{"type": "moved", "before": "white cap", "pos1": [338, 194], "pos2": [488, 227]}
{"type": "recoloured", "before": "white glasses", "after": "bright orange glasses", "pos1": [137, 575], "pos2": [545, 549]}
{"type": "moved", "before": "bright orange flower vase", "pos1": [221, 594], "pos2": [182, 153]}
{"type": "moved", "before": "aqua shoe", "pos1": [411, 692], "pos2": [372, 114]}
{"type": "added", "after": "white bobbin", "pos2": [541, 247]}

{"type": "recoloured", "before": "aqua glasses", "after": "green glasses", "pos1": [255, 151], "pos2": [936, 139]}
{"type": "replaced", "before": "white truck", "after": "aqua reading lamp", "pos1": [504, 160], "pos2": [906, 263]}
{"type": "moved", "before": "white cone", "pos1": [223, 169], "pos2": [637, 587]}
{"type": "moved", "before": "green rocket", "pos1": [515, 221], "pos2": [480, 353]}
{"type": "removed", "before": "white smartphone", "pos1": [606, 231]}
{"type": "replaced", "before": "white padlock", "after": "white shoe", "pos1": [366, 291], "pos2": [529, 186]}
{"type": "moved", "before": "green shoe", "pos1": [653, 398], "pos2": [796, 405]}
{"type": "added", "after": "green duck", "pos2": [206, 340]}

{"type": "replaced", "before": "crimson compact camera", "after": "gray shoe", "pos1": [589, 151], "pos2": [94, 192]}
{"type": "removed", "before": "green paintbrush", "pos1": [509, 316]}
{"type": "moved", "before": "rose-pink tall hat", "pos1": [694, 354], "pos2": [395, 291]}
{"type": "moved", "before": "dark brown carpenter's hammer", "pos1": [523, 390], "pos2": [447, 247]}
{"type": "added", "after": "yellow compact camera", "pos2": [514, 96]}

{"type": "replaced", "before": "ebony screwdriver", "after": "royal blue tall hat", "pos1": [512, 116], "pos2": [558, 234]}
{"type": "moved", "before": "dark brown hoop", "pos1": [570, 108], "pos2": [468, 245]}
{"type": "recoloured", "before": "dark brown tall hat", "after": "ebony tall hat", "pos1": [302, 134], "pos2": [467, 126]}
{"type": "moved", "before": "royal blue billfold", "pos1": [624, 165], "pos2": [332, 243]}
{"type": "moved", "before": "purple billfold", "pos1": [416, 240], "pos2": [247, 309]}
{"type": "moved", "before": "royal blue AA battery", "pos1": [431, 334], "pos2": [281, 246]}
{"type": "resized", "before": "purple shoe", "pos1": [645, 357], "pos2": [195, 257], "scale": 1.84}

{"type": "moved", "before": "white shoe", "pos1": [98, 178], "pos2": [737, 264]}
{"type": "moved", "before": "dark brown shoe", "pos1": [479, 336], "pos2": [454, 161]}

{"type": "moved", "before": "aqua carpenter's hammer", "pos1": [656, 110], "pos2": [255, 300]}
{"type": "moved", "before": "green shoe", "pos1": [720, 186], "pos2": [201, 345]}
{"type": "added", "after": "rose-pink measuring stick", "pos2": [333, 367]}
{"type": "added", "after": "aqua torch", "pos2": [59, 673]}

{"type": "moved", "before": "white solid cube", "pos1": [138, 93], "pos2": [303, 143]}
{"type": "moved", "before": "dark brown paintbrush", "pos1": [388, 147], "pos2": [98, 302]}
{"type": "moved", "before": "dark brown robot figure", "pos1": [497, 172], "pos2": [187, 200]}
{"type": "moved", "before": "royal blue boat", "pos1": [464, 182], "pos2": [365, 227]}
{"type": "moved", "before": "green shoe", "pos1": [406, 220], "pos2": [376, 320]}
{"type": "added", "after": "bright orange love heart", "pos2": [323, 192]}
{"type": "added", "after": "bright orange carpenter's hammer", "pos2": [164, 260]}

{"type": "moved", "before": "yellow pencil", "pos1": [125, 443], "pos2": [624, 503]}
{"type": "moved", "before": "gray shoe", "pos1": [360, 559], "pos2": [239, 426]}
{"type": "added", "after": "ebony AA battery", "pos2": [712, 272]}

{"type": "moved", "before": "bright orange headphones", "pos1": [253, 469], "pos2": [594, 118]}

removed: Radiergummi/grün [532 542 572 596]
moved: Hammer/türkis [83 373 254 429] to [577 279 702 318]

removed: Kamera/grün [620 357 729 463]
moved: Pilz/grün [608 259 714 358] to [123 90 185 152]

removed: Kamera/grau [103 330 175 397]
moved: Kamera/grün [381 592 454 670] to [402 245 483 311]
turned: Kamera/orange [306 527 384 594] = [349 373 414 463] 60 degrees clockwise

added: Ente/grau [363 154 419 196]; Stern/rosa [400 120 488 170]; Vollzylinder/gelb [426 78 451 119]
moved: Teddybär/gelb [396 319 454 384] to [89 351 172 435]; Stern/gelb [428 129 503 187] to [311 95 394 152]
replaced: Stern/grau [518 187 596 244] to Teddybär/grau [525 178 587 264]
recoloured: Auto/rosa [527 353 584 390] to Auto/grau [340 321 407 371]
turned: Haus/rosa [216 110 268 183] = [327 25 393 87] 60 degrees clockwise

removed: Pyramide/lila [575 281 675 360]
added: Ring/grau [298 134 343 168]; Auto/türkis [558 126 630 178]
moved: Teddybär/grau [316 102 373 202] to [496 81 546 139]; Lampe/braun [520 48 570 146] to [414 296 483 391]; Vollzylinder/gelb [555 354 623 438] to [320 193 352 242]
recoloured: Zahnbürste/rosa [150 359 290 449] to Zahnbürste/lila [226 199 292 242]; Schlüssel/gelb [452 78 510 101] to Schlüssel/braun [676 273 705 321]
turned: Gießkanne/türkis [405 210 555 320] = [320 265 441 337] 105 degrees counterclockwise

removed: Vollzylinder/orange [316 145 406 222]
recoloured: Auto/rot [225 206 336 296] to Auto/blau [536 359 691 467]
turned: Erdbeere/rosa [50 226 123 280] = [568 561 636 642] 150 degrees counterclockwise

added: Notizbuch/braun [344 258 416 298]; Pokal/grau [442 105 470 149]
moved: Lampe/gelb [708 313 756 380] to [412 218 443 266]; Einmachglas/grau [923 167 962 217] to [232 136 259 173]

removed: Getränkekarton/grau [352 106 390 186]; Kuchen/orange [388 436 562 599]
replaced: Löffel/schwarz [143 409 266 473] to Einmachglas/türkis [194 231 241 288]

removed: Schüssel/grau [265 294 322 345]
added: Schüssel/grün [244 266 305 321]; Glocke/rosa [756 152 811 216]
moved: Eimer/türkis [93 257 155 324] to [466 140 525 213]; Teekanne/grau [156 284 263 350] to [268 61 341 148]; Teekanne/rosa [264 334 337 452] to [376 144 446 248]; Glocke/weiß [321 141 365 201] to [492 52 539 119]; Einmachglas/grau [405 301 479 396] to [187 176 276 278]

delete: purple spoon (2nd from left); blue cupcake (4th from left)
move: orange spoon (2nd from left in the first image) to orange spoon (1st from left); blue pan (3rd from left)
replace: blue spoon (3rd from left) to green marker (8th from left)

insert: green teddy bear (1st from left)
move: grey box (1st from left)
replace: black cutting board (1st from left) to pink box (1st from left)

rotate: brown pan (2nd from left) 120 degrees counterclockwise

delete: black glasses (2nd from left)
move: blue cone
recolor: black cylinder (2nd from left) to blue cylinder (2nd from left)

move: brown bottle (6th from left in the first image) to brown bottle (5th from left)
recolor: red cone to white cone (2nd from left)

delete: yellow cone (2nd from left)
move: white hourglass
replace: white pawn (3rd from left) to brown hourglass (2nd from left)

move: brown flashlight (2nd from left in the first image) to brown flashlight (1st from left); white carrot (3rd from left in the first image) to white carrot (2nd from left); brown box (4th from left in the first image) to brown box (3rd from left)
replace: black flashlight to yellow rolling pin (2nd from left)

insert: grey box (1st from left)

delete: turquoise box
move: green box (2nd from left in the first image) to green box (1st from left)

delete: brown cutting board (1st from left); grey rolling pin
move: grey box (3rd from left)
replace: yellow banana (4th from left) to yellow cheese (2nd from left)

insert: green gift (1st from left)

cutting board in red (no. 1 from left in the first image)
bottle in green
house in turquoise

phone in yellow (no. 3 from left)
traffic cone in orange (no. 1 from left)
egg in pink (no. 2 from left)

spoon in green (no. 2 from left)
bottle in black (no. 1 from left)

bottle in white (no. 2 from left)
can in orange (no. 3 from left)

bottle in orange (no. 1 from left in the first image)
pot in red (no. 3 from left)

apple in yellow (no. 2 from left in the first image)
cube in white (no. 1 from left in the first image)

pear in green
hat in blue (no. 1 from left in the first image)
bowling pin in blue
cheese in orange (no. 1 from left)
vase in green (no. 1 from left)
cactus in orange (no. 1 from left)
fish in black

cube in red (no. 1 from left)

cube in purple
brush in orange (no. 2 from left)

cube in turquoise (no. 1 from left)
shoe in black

* * *

#### [Exercise]
Beginning with the line holding "delete: purple spoon" and ending with the line holding "bottle in green", write out the stretch of material above exactly; add no further lines.

#### [Exercise result]
delete: purple spoon (2nd from left); blue cupcake (4th from left)
move: orange spoon (2nd from left in the first image) to orange spoon (1st from left); blue pan (3rd from left)
replace: blue spoon (3rd from left) to green marker (8th from left)

insert: green teddy bear (1st from left)
move: grey box (1st from left)
replace: black cutting board (1st from left) to pink box (1st from left)

rotate: brown pan (2nd from left) 120 degrees counterclockwise

delete: black glasses (2nd from left)
move: blue cone
recolor: black cylinder (2nd from left) to blue cylinder (2nd from left)

move: brown bottle (6th from left in the first image) to brown bottle (5th from left)
recolor: red cone to white cone (2nd from left)

delete: yellow cone (2nd from left)
move: white hourglass
replace: white pawn (3rd from left) to brown hourglass (2nd from left)

move: brown flashlight (2nd from left in the first image) to brown flashlight (1st from left); white carrot (3rd from left in the first image) to white carrot (2nd from left); brown box (4th from left in the first image) to brown box (3rd from left)
replace: black flashlight to yellow rolling pin (2nd from left)

insert: grey box (1st from left)

delete: turquoise box
move: green box (2nd from left in the first image) to green box (1st from left)

delete: brown cutting board (1st from left); grey rolling pin
move: grey box (3rd from left)
replace: yellow banana (4th from left) to yellow cheese (2nd from left)

insert: green gift (1st from left)

cutting board in red (no. 1 from left in the first image)
bottle in green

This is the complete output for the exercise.